(Records from a collection)
+++++
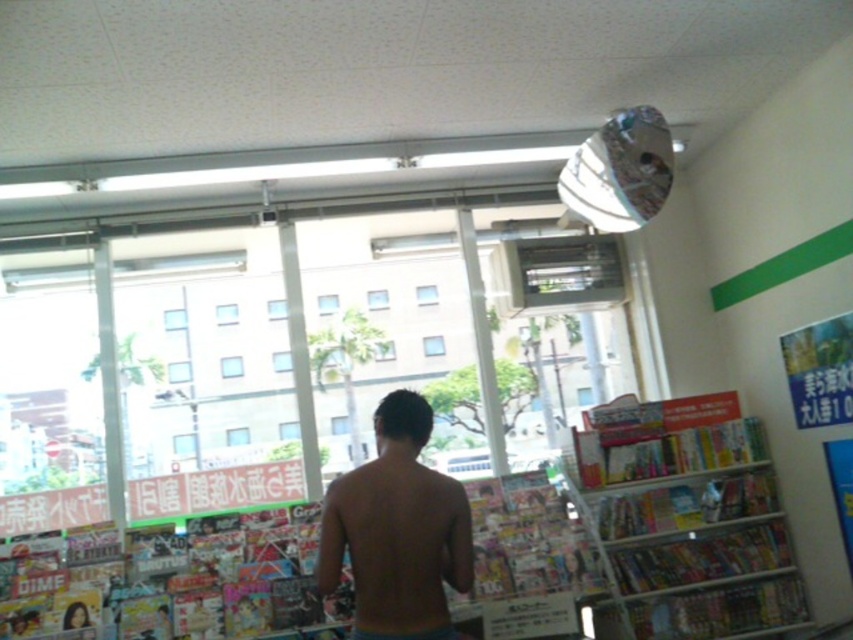
Image resolution: width=853 pixels, height=640 pixels. What do you see at coordinates (685, 516) in the screenshot?
I see `multicolored paperbacks at right` at bounding box center [685, 516].

Which is below, multicolored paperbacks at right or nude skin at center?

multicolored paperbacks at right

Does point (753, 522) come closer to viewer compared to point (428, 611)?

No.

What are the coordinates of `multicolored paperbacks at right` in the screenshot? It's located at (685, 516).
+++++
- [PROBLEM STATEMENT]:
Turn the listing above into a numbered list with one item per line. Skip the blank lines and leave out the picture.

- [REPLY]:
1. Image resolution: width=853 pixels, height=640 pixels. What do you see at coordinates (685, 516) in the screenshot?
2. I see `multicolored paperbacks at right` at bounding box center [685, 516].
3. Which is below, multicolored paperbacks at right or nude skin at center?
4. multicolored paperbacks at right
5. Does point (753, 522) come closer to viewer compared to point (428, 611)?
6. No.
7. What are the coordinates of `multicolored paperbacks at right` in the screenshot? It's located at (685, 516).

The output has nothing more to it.